◆ **Your task**
Check each line of the records below for the word "camera" and give the number of lines that have it, with nothing added.

◆ **Data for this task**
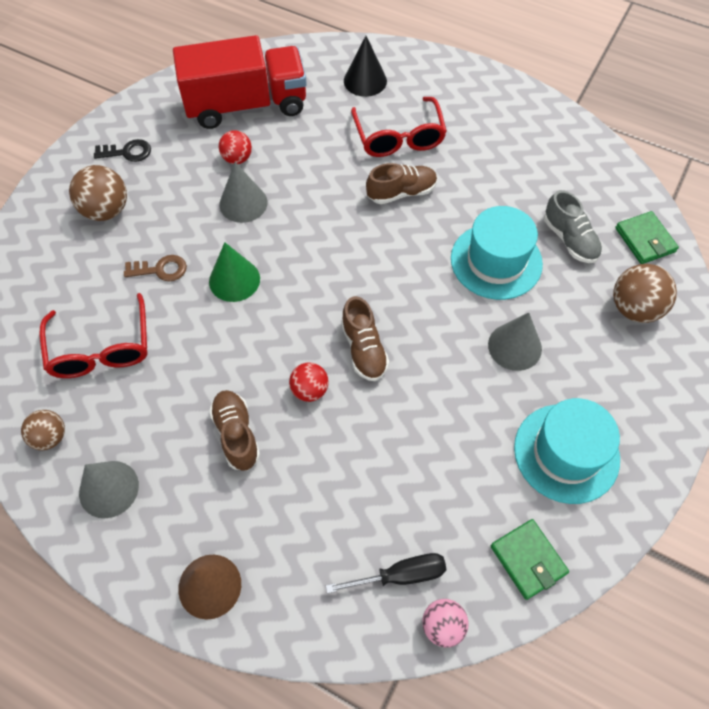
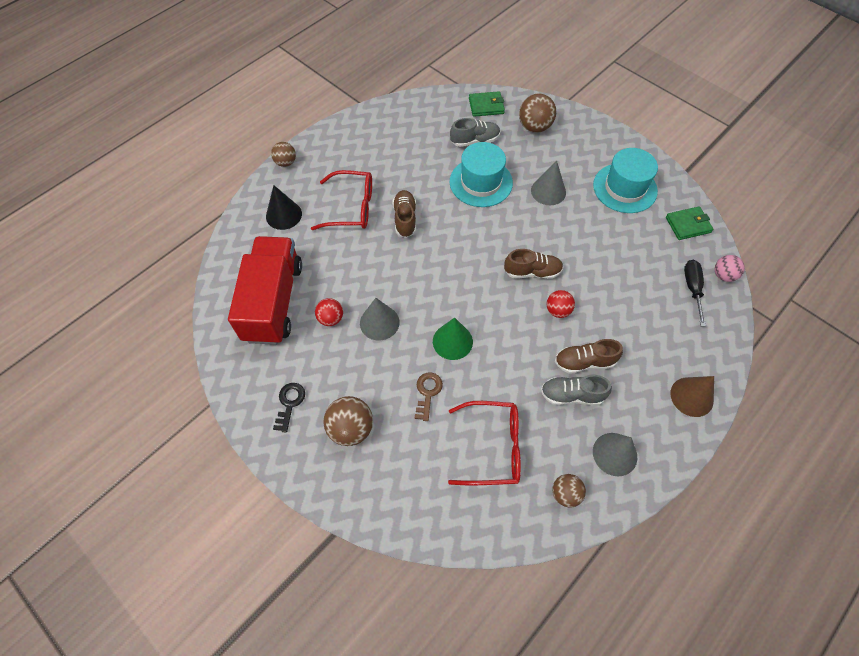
camera: 75 degrees left, 0 degrees up
(184, 426) = (572, 395): none -> grey shoe
(442, 61) = (286, 162): none -> brown ball

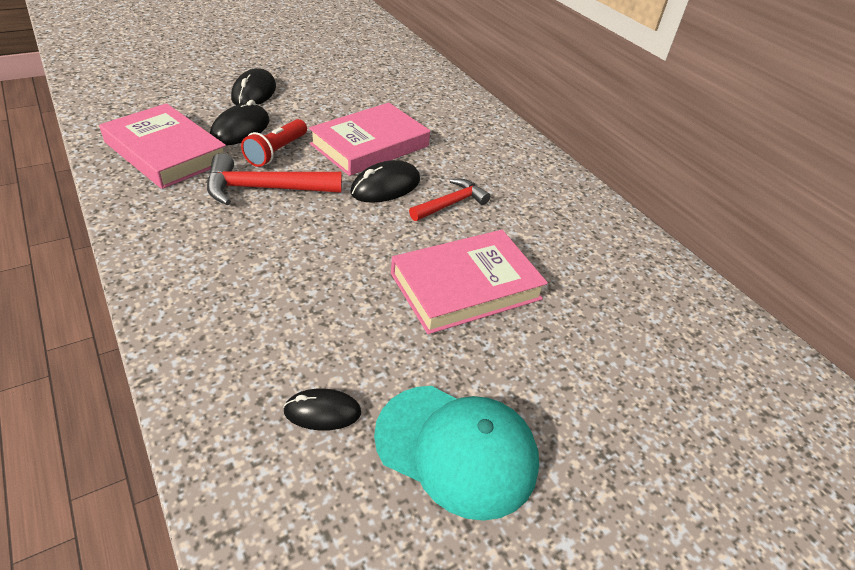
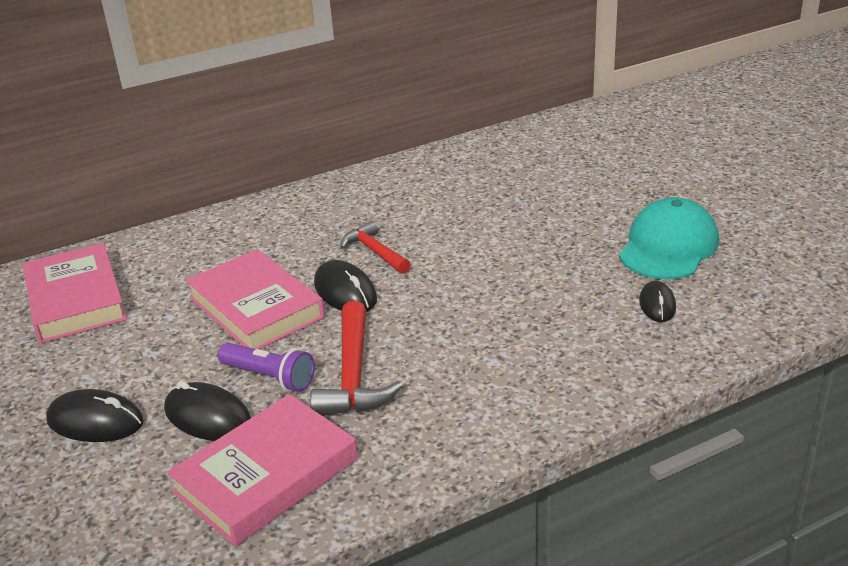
camera: 80 degrees left, 10 degrees down
(276, 152) = (269, 377): red flashlight -> purple flashlight
(465, 286) = (499, 243): pink book -> pink book (76, 299)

◆ **Final answer**
2